● **ASSIGNMENT**: Will you write out the data exactly, excluding every picture?

(Coordinate-based change listings)

■ ■ ■ ■ ■ ■ ■

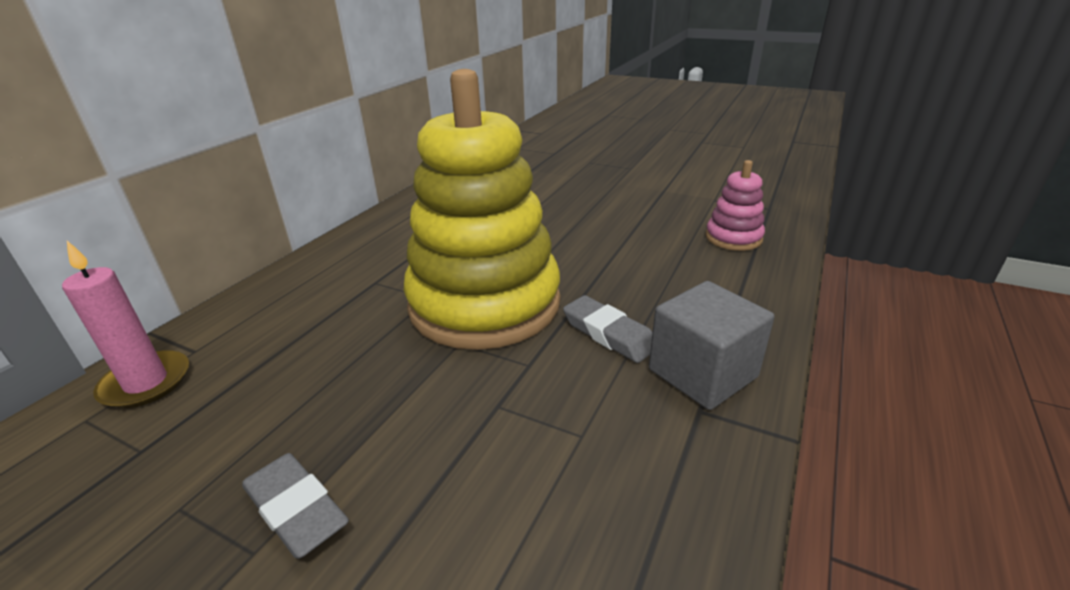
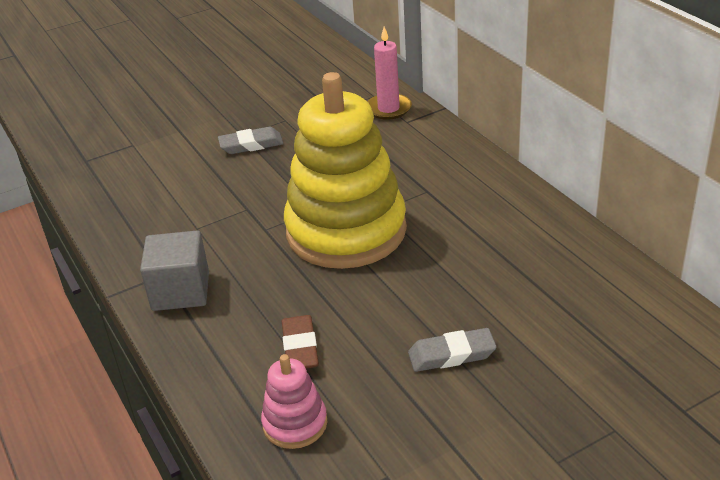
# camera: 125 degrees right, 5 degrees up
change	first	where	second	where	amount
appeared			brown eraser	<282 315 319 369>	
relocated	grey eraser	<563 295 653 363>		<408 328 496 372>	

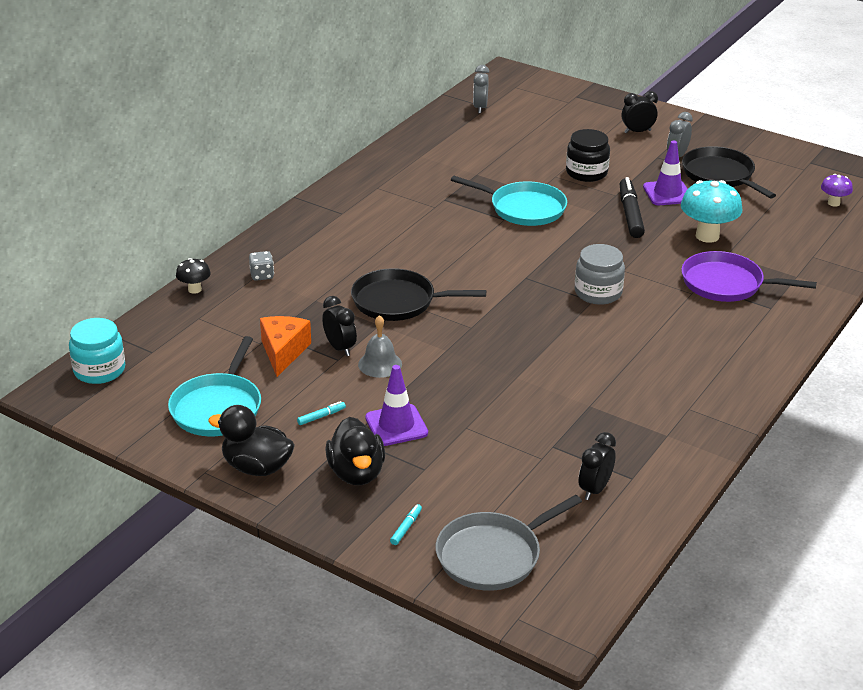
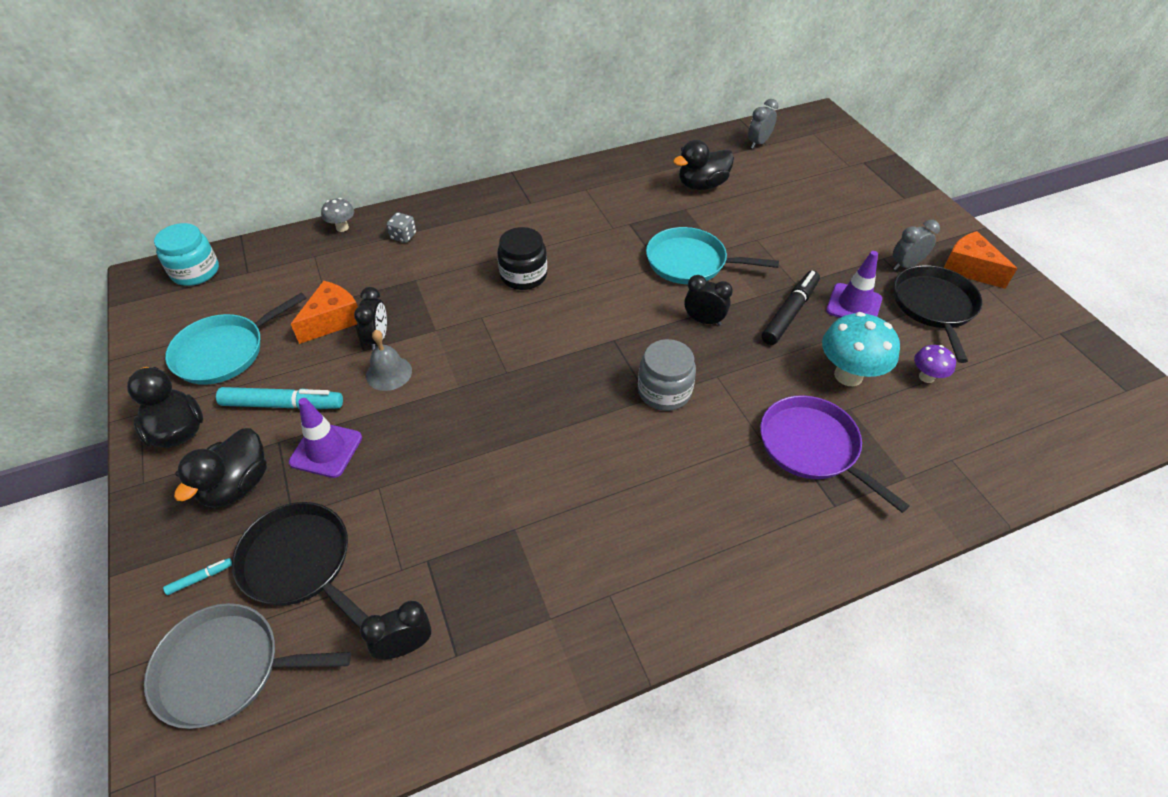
# camera: 35 degrees right, 15 degrees up
change	first	where	second	where	amount
size	turquoise marker	<297 401 346 425>		<216 387 343 409>	x2.27
relocated	black pan	<351 268 486 321>		<232 502 368 628>	
colour	black mushroom	<176 258 211 294>	grey mushroom	<321 198 354 232>	
relocated	black jar	<566 129 610 182>		<497 227 547 290>	
spun	turquoise pan	<451 176 567 226>		<646 227 779 284>	135 degrees clockwise
appeared			black duck	<673 140 734 190>	
relocated	black clock	<622 91 658 134>		<684 275 733 326>	
relocated	purple mushroom	<821 174 853 207>		<914 345 956 383>	
appeared			orange cheese	<944 231 1017 289>	

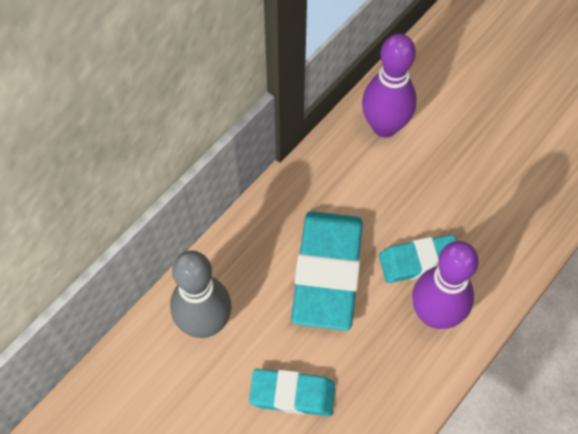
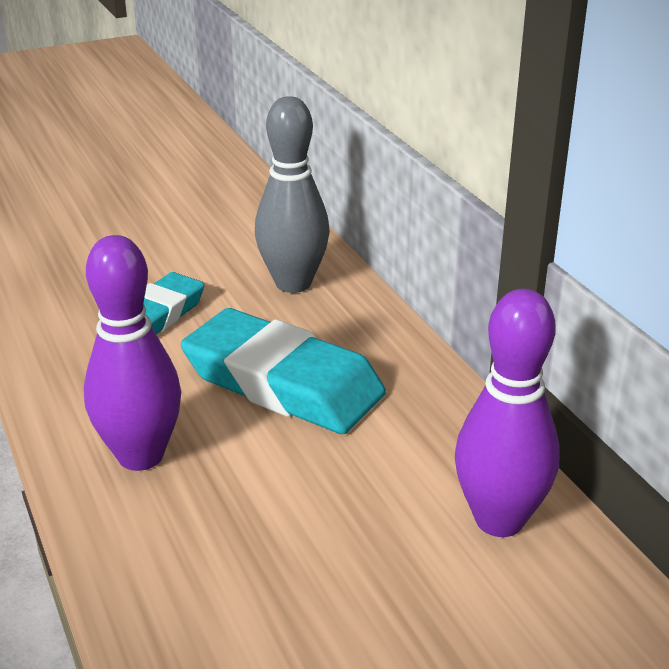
# camera: 115 degrees right, 30 degrees down
change	first	where	second	where	amount
missing	turquoise eraser	<379 235 456 283>			

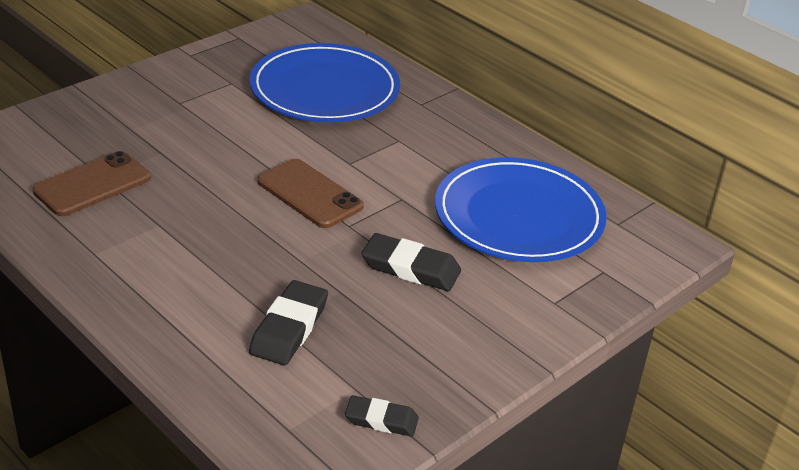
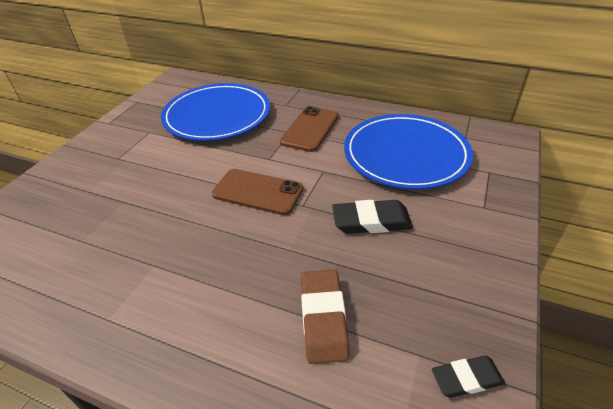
# camera: 20 degrees left, 5 degrees up
change	first	where	second	where	amount
relocated	brown phone	<32 151 151 216>		<280 106 338 152>	
colour	black eraser	<249 280 328 365>	brown eraser	<301 270 349 364>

■ ■ ■ ■ ■ ■ ■

● **EXERCISE RESPONSE**:
# camera: 125 degrees right, 5 degrees up
change	first	where	second	where	amount
appeared			brown eraser	<282 315 319 369>	
relocated	grey eraser	<563 295 653 363>		<408 328 496 372>	

# camera: 35 degrees right, 15 degrees up
change	first	where	second	where	amount
size	turquoise marker	<297 401 346 425>		<216 387 343 409>	x2.27
relocated	black pan	<351 268 486 321>		<232 502 368 628>	
colour	black mushroom	<176 258 211 294>	grey mushroom	<321 198 354 232>	
relocated	black jar	<566 129 610 182>		<497 227 547 290>	
spun	turquoise pan	<451 176 567 226>		<646 227 779 284>	135 degrees clockwise
appeared			black duck	<673 140 734 190>	
relocated	black clock	<622 91 658 134>		<684 275 733 326>	
relocated	purple mushroom	<821 174 853 207>		<914 345 956 383>	
appeared			orange cheese	<944 231 1017 289>	

# camera: 115 degrees right, 30 degrees down
change	first	where	second	where	amount
missing	turquoise eraser	<379 235 456 283>			

# camera: 20 degrees left, 5 degrees up
change	first	where	second	where	amount
relocated	brown phone	<32 151 151 216>		<280 106 338 152>	
colour	black eraser	<249 280 328 365>	brown eraser	<301 270 349 364>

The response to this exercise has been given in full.